• _EXTRACTED MATERIAL_:
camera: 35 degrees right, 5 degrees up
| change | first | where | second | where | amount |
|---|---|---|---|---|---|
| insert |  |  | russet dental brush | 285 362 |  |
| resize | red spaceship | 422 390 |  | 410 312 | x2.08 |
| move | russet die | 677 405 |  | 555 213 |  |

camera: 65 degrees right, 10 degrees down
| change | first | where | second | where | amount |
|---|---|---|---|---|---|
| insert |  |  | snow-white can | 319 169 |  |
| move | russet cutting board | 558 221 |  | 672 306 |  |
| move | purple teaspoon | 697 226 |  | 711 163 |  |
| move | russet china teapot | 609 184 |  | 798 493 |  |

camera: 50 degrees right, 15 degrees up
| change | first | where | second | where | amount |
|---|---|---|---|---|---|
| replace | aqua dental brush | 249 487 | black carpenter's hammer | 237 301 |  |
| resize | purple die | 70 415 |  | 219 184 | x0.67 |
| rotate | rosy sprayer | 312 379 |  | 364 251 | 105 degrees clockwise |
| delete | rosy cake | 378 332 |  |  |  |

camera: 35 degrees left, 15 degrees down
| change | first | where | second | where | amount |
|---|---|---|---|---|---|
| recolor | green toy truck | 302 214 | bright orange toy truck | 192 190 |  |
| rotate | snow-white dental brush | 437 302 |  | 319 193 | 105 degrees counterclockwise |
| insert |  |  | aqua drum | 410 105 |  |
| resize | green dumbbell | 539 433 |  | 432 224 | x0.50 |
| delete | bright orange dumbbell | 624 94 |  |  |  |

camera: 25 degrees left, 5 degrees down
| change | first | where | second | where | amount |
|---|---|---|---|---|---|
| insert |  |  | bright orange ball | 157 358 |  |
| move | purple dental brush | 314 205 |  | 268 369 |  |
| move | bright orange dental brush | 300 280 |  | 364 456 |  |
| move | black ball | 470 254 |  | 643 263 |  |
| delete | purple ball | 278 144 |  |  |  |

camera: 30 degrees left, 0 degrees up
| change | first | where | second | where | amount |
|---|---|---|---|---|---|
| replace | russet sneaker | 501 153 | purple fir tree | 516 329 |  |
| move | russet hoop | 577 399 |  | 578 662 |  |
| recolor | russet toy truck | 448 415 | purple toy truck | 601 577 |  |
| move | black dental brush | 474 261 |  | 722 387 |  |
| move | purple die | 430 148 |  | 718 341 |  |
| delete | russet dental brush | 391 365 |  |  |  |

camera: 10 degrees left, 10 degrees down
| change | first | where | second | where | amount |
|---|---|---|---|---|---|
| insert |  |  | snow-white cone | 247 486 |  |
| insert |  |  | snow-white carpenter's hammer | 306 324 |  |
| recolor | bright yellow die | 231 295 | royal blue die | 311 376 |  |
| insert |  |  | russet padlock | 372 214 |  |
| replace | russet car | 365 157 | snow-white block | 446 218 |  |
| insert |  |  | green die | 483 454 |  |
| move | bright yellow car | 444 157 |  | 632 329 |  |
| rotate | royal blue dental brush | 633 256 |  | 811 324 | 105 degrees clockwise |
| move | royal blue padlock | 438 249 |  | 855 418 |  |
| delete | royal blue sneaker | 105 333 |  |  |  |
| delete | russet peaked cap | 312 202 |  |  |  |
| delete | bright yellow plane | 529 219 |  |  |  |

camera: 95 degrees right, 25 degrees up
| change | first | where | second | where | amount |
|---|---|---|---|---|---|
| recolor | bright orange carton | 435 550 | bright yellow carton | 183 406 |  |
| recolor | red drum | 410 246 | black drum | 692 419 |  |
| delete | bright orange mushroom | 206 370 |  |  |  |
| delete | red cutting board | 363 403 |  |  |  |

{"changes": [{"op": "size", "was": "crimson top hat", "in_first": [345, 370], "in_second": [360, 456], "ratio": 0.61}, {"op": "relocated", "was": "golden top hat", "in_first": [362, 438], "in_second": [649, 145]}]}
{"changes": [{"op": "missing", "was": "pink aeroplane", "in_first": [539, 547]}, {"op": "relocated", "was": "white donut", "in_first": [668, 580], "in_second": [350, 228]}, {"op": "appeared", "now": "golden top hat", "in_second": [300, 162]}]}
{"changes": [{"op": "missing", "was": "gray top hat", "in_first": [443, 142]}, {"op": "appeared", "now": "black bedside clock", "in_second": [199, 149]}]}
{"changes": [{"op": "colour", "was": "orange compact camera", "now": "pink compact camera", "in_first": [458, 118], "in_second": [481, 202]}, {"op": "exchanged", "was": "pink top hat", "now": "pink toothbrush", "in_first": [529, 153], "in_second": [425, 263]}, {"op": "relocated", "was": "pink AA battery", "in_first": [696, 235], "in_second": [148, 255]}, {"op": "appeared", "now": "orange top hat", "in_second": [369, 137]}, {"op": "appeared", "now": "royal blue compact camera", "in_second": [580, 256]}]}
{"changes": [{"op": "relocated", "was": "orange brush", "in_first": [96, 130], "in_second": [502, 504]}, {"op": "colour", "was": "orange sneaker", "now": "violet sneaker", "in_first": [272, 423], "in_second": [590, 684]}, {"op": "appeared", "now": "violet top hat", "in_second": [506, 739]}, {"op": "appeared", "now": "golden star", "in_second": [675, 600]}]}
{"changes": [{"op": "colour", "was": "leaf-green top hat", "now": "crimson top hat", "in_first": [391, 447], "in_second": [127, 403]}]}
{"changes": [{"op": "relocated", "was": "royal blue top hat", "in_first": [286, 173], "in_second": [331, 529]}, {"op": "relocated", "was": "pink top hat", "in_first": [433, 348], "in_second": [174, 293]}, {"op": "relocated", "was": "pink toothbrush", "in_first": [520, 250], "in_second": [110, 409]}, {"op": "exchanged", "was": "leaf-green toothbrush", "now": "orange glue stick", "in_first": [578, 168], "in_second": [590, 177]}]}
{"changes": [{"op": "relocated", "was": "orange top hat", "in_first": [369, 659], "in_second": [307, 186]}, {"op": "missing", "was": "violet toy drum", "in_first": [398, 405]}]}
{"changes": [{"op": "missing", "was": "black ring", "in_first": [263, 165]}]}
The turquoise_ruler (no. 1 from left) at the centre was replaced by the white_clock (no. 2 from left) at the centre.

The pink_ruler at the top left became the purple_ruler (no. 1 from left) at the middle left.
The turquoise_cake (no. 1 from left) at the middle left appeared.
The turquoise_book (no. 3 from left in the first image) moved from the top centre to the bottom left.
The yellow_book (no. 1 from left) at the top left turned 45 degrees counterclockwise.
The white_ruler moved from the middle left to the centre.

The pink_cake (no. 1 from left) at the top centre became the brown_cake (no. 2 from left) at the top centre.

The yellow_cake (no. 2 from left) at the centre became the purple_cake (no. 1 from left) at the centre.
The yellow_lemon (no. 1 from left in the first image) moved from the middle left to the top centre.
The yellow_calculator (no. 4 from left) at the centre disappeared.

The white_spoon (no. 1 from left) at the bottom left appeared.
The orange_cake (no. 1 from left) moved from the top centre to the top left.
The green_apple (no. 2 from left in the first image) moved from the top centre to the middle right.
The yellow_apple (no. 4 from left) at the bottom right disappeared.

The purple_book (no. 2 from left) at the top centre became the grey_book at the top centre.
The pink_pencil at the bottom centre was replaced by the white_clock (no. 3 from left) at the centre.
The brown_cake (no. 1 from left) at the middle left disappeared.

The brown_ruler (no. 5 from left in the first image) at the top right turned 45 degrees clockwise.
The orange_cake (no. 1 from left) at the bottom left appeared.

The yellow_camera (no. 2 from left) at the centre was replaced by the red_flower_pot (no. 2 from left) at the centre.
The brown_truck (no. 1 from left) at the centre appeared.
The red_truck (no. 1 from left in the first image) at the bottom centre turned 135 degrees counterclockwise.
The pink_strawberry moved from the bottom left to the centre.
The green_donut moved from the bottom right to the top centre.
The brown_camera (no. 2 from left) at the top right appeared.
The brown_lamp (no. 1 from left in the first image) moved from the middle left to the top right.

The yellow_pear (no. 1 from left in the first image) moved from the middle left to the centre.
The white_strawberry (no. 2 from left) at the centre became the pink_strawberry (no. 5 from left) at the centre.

• _ACTION ITEM_: Everything from the line with "The green_donut moved" through the end of the listing, both ends included, needs to be transcribed exactly, with no other lines.

• _SOLUTION FOR THIS PROBLEM_:
The green_donut moved from the bottom right to the top centre.
The brown_camera (no. 2 from left) at the top right appeared.
The brown_lamp (no. 1 from left in the first image) moved from the middle left to the top right.

The yellow_pear (no. 1 from left in the first image) moved from the middle left to the centre.
The white_strawberry (no. 2 from left) at the centre became the pink_strawberry (no. 5 from left) at the centre.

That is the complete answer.